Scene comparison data

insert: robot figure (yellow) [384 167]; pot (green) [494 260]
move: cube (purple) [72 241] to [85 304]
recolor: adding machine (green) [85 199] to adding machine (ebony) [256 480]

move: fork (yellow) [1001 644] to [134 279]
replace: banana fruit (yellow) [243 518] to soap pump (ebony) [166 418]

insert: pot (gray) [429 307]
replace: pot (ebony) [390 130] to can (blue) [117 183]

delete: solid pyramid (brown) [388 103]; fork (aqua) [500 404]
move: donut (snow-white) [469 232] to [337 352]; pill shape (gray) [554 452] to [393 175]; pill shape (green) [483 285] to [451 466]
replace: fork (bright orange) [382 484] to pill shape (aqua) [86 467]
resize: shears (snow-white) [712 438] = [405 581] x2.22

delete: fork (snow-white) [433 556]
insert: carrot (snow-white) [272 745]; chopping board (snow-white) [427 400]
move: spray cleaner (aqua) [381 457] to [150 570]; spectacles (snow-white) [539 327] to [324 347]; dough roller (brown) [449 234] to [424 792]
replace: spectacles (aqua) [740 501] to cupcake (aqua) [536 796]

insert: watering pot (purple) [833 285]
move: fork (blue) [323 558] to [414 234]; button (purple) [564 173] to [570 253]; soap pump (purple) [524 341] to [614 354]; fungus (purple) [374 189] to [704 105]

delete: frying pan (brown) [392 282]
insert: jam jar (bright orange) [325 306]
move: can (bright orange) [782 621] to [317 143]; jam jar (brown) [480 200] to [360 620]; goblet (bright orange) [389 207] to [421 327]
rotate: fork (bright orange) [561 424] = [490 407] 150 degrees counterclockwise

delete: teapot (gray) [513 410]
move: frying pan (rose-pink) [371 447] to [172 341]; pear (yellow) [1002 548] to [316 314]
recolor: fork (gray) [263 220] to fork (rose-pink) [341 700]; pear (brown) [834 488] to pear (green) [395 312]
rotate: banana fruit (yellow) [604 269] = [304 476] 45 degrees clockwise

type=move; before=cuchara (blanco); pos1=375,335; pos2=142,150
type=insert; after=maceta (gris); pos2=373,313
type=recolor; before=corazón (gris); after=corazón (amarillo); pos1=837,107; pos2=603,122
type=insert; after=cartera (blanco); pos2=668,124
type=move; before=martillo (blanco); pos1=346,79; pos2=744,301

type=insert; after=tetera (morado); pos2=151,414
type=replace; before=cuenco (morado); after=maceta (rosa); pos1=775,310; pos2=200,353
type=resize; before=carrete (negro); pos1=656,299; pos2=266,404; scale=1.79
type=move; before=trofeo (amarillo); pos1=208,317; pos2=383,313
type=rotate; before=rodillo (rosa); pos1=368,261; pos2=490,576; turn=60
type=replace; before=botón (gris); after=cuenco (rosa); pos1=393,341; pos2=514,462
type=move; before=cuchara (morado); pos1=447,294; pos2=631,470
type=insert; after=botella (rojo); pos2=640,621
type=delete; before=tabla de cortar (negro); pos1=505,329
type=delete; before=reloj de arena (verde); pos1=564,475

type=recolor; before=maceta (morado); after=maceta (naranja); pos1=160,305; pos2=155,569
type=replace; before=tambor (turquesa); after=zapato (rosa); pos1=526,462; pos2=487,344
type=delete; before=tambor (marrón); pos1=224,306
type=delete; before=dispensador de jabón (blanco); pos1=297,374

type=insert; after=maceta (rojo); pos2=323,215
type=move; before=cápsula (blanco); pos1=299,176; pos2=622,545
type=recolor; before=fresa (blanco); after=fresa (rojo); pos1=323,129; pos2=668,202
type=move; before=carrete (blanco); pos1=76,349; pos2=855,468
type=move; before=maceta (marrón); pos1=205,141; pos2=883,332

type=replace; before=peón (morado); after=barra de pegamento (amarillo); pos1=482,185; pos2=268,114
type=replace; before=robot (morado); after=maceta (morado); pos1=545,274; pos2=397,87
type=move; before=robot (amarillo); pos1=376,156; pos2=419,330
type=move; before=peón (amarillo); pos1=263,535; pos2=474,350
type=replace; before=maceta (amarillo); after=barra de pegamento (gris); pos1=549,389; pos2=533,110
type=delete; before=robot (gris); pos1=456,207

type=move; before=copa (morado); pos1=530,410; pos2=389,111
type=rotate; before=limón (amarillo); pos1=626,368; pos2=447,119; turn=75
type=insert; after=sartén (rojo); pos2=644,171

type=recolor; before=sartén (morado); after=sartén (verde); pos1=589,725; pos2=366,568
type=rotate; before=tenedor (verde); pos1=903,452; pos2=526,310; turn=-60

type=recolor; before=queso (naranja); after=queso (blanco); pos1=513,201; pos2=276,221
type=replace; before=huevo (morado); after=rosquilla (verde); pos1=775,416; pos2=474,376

| THE PROBLEM |
Set down, word for word, each line from the top of the records above through the line with "move: cube (purple) [72 241] to [85 304]".

| RESULT |
insert: robot figure (yellow) [384 167]; pot (green) [494 260]
move: cube (purple) [72 241] to [85 304]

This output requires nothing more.